From the material below, pull each line containing the string "down".

* * * *

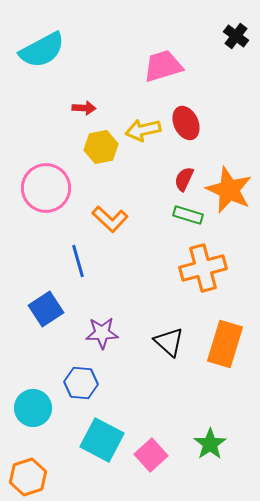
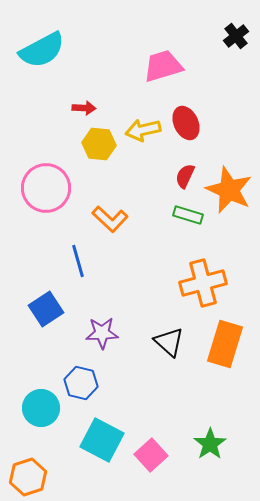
black cross: rotated 15 degrees clockwise
yellow hexagon: moved 2 px left, 3 px up; rotated 16 degrees clockwise
red semicircle: moved 1 px right, 3 px up
orange cross: moved 15 px down
blue hexagon: rotated 8 degrees clockwise
cyan circle: moved 8 px right
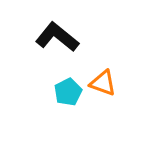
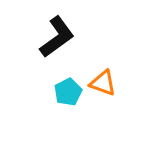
black L-shape: rotated 105 degrees clockwise
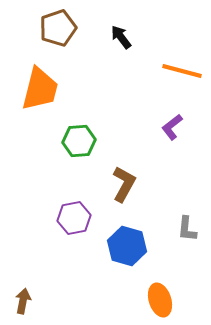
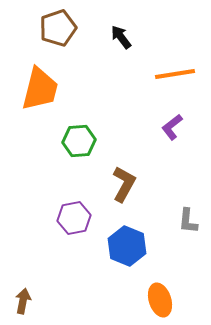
orange line: moved 7 px left, 3 px down; rotated 24 degrees counterclockwise
gray L-shape: moved 1 px right, 8 px up
blue hexagon: rotated 6 degrees clockwise
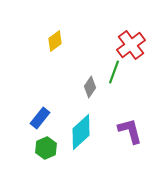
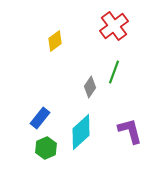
red cross: moved 17 px left, 19 px up
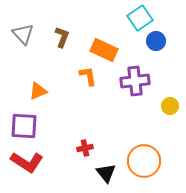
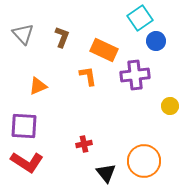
purple cross: moved 6 px up
orange triangle: moved 5 px up
red cross: moved 1 px left, 4 px up
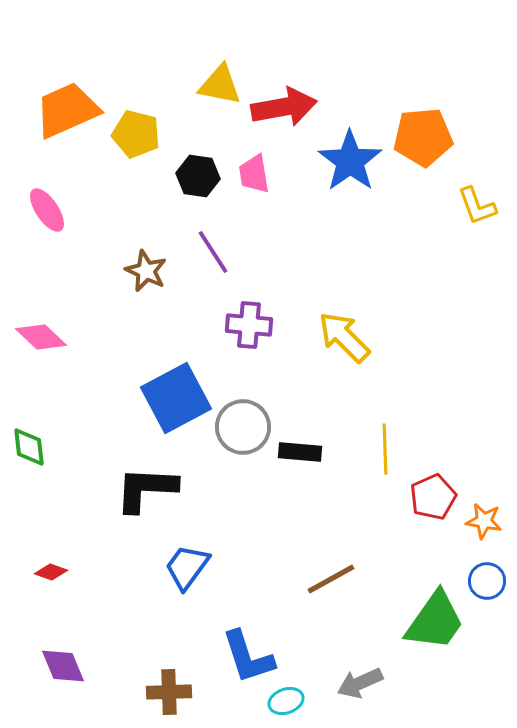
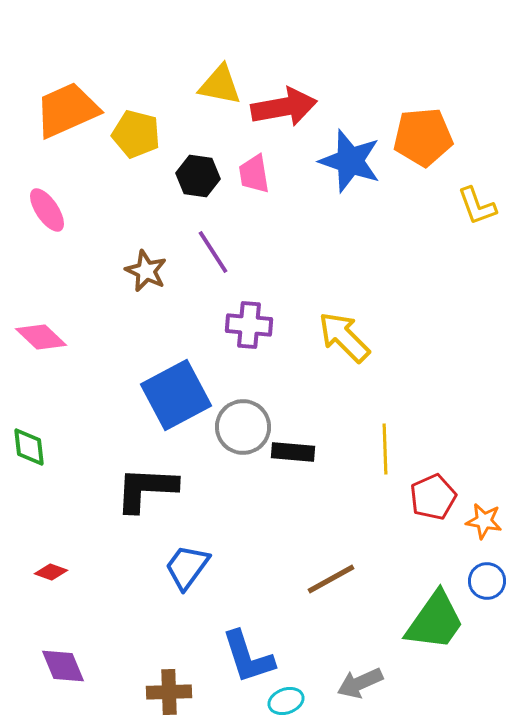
blue star: rotated 18 degrees counterclockwise
blue square: moved 3 px up
black rectangle: moved 7 px left
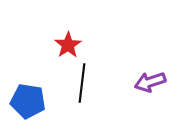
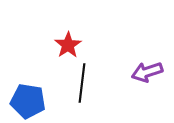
purple arrow: moved 3 px left, 10 px up
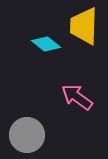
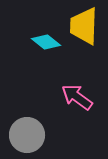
cyan diamond: moved 2 px up
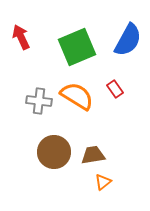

* * * *

# EXERCISE SOLUTION
orange cross: moved 15 px down
orange line: moved 7 px left, 3 px down; rotated 24 degrees counterclockwise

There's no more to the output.